> DATA ROWS

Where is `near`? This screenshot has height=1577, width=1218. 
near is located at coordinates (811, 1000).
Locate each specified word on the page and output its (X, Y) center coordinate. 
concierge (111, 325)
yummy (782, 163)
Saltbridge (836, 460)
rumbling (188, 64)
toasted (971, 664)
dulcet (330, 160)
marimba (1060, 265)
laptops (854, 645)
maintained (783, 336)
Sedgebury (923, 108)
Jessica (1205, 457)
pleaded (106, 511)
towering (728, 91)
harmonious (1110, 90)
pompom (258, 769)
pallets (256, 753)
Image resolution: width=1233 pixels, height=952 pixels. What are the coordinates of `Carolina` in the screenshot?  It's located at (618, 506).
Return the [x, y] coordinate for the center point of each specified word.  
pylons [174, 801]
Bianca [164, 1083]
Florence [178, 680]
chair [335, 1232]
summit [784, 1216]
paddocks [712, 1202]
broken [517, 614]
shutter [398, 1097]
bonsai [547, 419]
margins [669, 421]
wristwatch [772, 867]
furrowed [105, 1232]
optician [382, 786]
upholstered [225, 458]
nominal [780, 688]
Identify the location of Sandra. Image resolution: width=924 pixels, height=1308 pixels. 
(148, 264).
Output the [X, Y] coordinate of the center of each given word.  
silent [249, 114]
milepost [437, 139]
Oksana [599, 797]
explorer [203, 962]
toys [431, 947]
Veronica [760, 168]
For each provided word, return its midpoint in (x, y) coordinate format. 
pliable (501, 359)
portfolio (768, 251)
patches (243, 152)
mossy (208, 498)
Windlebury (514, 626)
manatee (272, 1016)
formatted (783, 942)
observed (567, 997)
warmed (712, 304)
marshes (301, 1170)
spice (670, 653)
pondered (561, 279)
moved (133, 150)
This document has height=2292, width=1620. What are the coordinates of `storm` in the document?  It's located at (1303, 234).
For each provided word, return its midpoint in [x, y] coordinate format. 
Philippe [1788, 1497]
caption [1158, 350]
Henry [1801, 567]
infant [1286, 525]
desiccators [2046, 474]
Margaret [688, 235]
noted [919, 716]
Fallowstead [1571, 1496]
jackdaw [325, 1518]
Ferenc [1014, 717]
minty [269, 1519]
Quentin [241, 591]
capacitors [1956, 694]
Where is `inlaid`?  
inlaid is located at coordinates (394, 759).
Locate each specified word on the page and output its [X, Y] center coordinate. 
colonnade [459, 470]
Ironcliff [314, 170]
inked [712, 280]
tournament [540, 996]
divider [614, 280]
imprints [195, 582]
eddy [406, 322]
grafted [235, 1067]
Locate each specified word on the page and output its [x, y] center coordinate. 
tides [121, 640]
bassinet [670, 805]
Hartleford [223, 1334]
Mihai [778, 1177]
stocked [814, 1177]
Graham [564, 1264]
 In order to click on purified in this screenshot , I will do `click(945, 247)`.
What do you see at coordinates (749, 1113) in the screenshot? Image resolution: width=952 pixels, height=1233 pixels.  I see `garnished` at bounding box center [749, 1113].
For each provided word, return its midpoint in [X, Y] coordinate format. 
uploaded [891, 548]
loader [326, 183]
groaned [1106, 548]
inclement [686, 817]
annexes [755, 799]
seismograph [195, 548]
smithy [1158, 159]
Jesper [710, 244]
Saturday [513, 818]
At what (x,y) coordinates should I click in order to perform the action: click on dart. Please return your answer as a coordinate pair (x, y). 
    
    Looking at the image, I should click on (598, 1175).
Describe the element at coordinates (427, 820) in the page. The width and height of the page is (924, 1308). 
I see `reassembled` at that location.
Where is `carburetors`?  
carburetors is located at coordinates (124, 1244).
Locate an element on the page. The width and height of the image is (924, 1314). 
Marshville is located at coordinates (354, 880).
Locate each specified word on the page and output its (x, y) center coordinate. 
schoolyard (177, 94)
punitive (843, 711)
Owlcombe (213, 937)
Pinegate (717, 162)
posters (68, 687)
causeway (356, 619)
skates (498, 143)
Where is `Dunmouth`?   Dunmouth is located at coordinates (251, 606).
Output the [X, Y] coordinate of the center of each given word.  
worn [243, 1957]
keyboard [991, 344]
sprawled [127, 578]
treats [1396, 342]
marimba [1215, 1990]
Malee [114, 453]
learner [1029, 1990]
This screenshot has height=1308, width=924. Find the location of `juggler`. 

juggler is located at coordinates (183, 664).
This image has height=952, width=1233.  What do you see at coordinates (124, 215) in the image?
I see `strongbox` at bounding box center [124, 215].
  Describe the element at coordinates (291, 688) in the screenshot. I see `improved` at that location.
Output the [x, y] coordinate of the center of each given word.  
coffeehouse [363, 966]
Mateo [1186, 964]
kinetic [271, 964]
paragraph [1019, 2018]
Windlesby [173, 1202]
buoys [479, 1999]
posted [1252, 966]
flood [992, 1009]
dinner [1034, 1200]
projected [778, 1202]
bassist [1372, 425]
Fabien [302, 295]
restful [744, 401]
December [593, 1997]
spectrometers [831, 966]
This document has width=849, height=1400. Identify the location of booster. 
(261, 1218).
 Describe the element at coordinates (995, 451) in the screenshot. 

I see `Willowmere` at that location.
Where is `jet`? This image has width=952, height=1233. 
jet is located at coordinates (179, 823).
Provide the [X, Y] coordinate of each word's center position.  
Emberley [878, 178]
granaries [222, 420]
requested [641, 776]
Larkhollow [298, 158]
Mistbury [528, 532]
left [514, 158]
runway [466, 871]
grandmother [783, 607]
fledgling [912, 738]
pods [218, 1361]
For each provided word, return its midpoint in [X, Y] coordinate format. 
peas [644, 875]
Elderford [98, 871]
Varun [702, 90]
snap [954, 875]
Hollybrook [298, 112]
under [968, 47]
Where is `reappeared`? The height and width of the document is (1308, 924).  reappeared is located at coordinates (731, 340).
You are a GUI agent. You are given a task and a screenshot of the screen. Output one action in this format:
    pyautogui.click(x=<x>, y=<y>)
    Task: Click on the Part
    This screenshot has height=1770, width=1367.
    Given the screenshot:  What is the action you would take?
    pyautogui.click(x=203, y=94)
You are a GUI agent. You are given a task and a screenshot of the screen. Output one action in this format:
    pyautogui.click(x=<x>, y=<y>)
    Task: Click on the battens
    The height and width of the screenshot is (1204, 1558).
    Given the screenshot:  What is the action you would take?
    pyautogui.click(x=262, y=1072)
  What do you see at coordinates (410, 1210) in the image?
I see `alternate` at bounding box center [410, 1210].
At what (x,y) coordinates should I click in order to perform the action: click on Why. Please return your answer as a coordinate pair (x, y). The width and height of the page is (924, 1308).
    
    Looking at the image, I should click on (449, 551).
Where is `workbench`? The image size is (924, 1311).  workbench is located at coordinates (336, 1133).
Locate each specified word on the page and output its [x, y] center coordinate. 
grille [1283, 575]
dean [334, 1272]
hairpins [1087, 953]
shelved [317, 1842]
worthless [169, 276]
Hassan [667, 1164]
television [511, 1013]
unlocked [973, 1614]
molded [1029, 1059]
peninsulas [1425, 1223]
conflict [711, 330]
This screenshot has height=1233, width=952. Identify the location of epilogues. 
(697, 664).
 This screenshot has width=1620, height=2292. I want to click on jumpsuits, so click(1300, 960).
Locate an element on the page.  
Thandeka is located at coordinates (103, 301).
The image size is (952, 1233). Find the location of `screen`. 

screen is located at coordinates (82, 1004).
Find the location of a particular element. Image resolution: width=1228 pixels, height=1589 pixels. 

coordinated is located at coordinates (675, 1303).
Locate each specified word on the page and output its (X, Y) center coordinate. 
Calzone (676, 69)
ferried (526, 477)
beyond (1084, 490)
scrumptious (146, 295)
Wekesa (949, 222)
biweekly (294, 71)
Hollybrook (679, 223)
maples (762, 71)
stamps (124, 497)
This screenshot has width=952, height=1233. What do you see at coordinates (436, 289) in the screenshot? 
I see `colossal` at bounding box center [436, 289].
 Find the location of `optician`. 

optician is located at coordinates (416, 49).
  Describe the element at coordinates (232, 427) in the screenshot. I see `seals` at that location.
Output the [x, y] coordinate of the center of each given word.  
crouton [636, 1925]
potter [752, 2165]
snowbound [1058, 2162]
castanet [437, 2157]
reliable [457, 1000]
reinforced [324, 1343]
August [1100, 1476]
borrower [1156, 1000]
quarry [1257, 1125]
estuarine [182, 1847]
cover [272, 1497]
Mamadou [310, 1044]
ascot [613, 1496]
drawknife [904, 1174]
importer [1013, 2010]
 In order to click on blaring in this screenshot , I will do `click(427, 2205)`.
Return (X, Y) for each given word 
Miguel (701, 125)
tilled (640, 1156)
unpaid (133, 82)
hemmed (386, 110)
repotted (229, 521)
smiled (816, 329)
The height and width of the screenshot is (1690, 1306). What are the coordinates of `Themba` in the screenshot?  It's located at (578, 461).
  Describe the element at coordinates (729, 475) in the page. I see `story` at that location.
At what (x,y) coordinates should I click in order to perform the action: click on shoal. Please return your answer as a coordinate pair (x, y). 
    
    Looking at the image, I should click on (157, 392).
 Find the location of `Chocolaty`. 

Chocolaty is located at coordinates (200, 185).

> OBJECTIVE
Transcribe the records verbatim, from their first line through the line containing "towering (728, 91)", including that line, and reproduce nothing beyond it.

> ANSWER IN FULL
Where is `near`? This screenshot has height=1577, width=1218. 
near is located at coordinates (811, 1000).
Locate each specified word on the page and output its (X, Y) center coordinate. 
concierge (111, 325)
yummy (782, 163)
Saltbridge (836, 460)
rumbling (188, 64)
toasted (971, 664)
dulcet (330, 160)
marimba (1060, 265)
laptops (854, 645)
maintained (783, 336)
Sedgebury (923, 108)
Jessica (1205, 457)
pleaded (106, 511)
towering (728, 91)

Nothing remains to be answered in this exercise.